▶ _REQUIRED ACTION_:
Your task is to copy the lines of the data below from the line holding "(300, 299) = (549, 270): orange" through the line holding "(472, 369) = (524, 417): grey", inclusive, exactly and with nothing added.

▶ _Scene comparison data_:
((

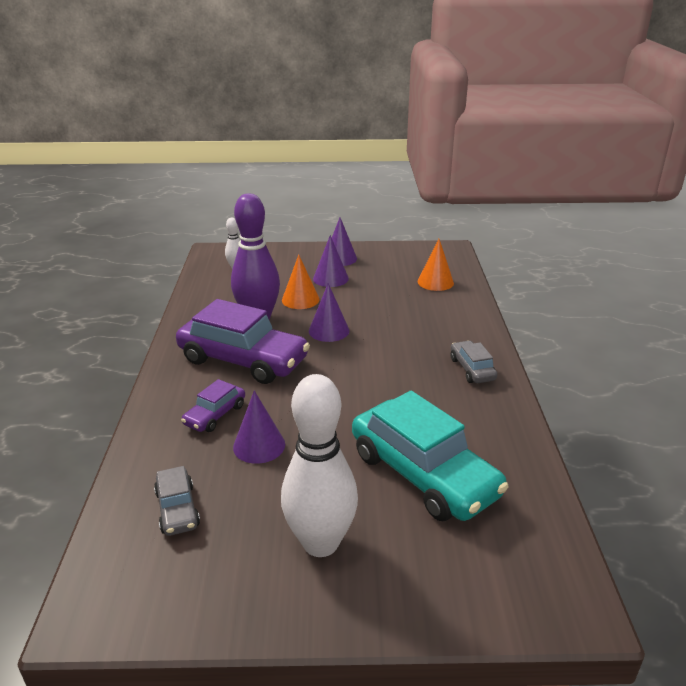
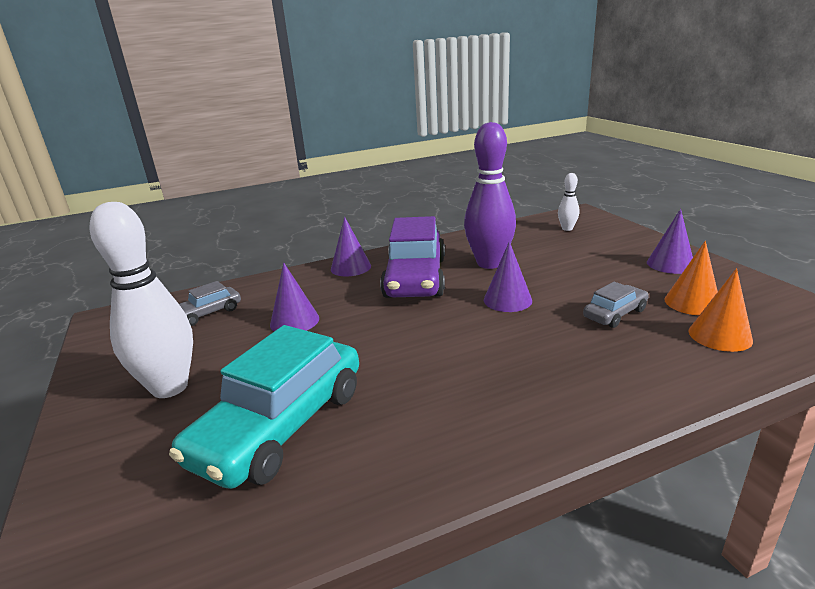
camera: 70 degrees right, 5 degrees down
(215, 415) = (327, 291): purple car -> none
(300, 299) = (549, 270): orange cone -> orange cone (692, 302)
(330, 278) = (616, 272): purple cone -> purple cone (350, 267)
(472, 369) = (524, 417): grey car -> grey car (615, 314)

))
((

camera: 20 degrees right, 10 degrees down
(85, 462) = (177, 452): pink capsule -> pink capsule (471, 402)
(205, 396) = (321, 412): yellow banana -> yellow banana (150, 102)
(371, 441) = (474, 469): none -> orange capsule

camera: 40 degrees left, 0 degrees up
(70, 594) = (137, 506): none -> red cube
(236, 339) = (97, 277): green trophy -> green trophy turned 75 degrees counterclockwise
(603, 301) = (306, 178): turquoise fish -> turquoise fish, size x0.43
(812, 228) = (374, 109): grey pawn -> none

))
((

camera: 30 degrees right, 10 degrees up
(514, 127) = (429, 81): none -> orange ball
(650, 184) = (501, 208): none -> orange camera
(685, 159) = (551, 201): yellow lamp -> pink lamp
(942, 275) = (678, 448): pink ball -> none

))

▶ _SOLUTION TO THIS PROBLEM_:
(300, 299) = (549, 270): orange cone -> orange cone (692, 302)
(330, 278) = (616, 272): purple cone -> purple cone (350, 267)
(472, 369) = (524, 417): grey car -> grey car (615, 314)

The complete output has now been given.